═════ Records for the exercise

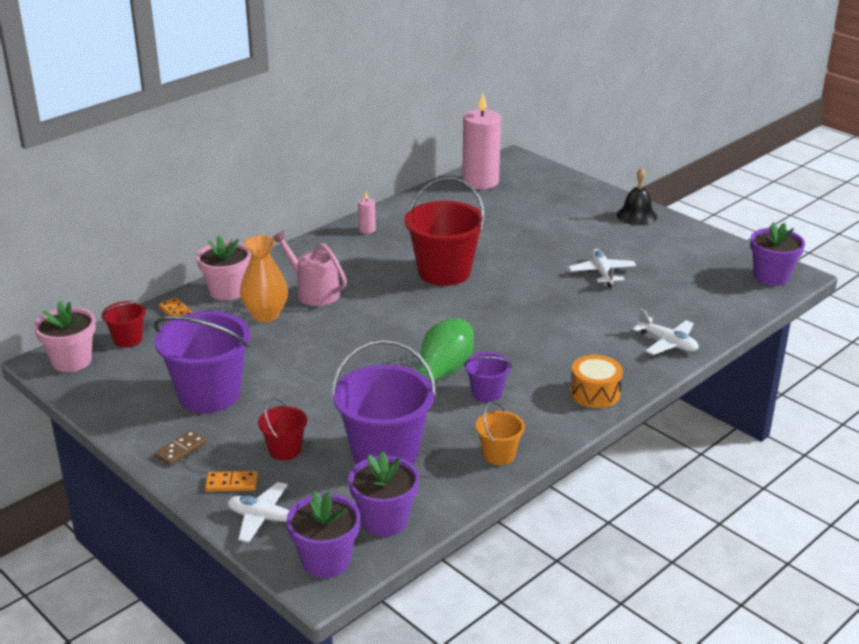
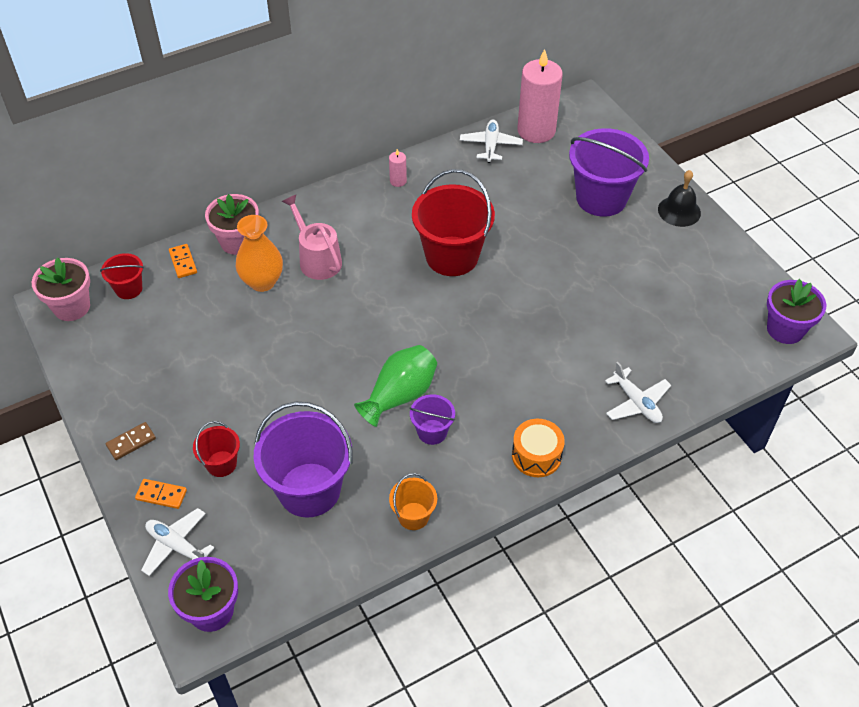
camera: 15 degrees right, 20 degrees up
purple bucket [154,311,250,413] -> purple bucket moved to [569,128,649,217]
purple flower pot [348,451,419,536] -> none
white plane [568,249,636,287] -> white plane moved to [460,120,523,163]

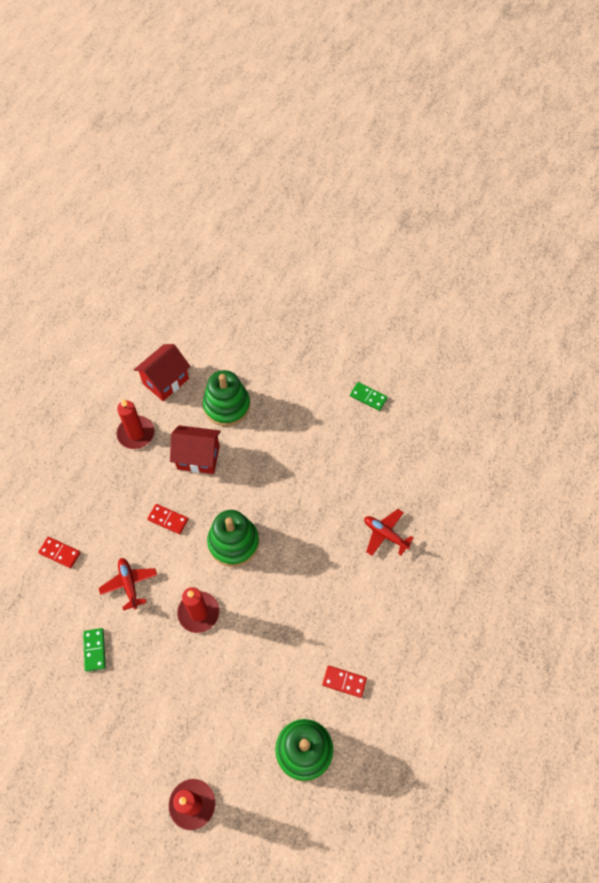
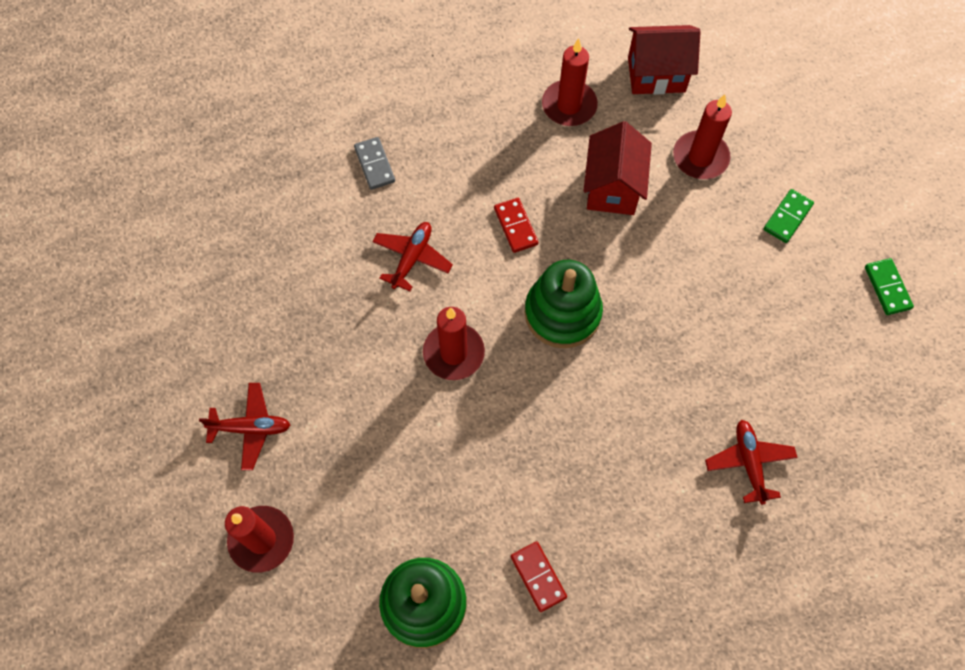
camera: 45 degrees right, 5 degrees up
red domino [38,537,81,568] -> grey domino [354,137,395,190]
green domino [83,628,106,672] -> green domino moved to [764,189,814,243]
red house [170,425,221,474] -> red house turned 45 degrees clockwise [583,121,652,215]
green stacking toy [203,370,250,426] -> red candle [673,94,732,179]
none -> red plane [199,383,290,470]

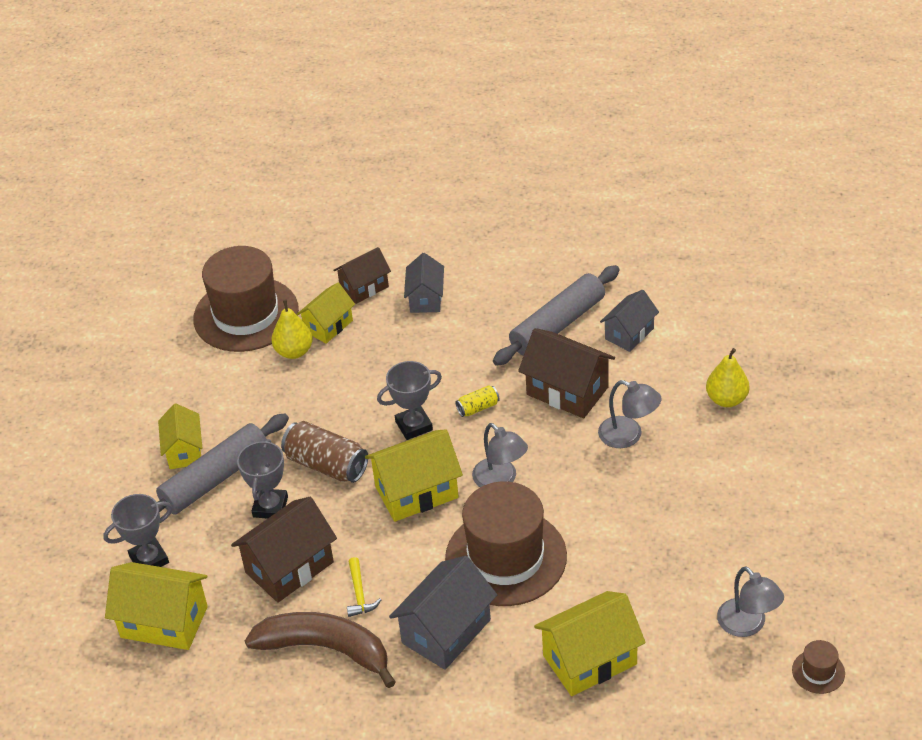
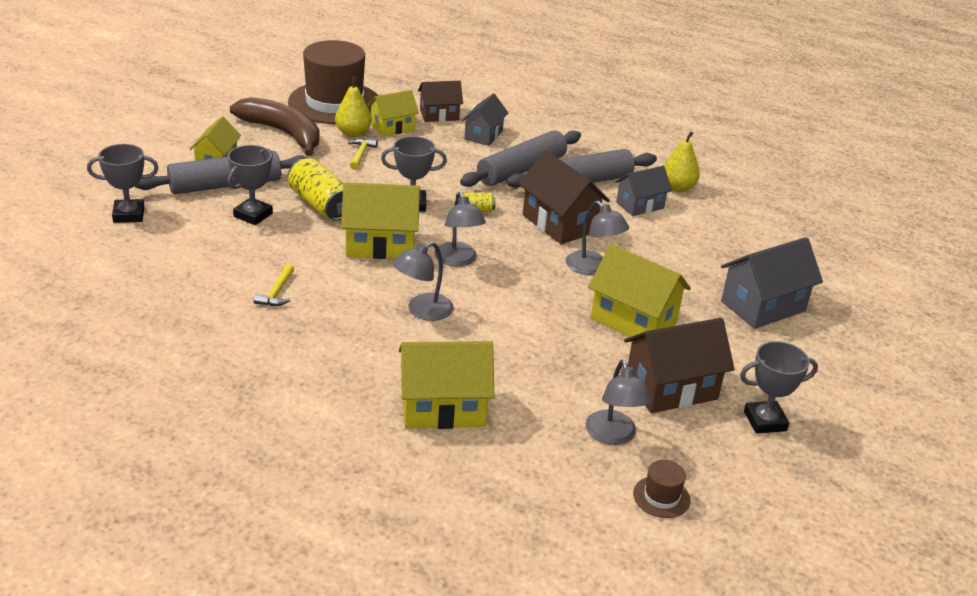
camera: 15 degrees right, 10 degrees down
yellow house [105,562,208,650] -> yellow house moved to [588,244,691,337]
brown house [231,497,337,603] -> brown house moved to [624,318,735,413]
brown banana [245,612,396,688] -> brown banana moved to [230,97,320,156]
brown can [281,421,368,483] -> yellow can [288,158,343,221]
grey house [389,556,497,670] -> grey house moved to [721,237,823,329]
brown hat [445,481,567,606] -> grey lamp [392,242,454,321]
yellow pear [706,348,749,407] -> yellow pear moved to [664,132,700,192]
none -> yellow hammer [348,138,378,170]
none -> grey rolling pin [460,130,581,187]
none -> grey trophy [740,341,818,434]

══════════

> _Your goal_: The lines to quote run from the one containing "brown hat [445,481,567,606]" through the final line of the material above; please give them exactly, both ends included, and nothing else.

> _Written reply_:
brown hat [445,481,567,606] -> grey lamp [392,242,454,321]
yellow pear [706,348,749,407] -> yellow pear moved to [664,132,700,192]
none -> yellow hammer [348,138,378,170]
none -> grey rolling pin [460,130,581,187]
none -> grey trophy [740,341,818,434]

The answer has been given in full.